ASSIGNMENT:
Report every line of the material that contains the string "brown".

EXCERPTED RECORDS:
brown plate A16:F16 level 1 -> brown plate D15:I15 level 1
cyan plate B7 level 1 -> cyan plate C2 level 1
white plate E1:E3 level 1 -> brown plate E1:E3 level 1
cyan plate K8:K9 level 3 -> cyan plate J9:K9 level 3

--

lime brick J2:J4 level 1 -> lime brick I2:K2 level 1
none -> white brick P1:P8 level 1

--

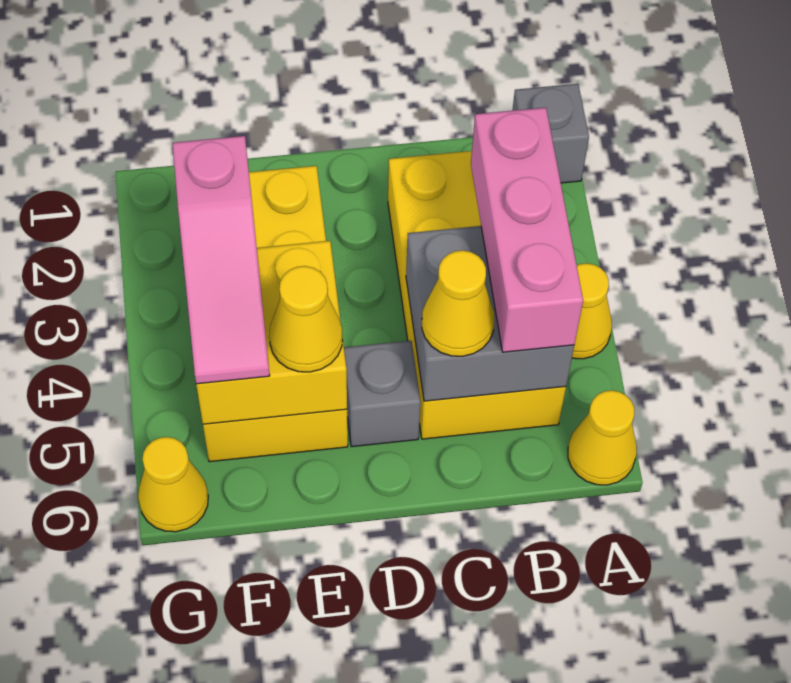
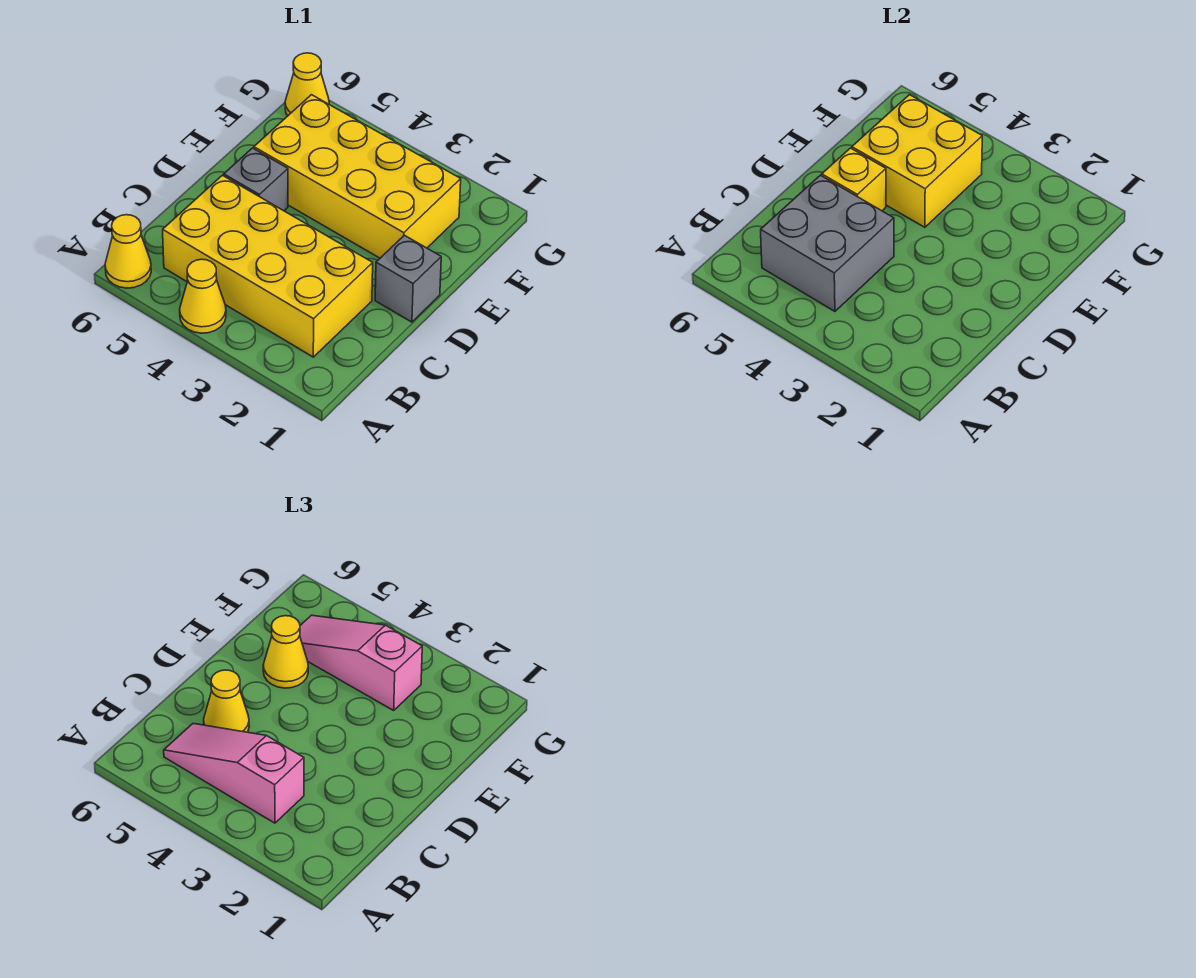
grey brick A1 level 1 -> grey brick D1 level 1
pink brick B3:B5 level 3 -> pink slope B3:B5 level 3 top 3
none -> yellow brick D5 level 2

FINAL ANSWER:
brown plate A16:F16 level 1 -> brown plate D15:I15 level 1
white plate E1:E3 level 1 -> brown plate E1:E3 level 1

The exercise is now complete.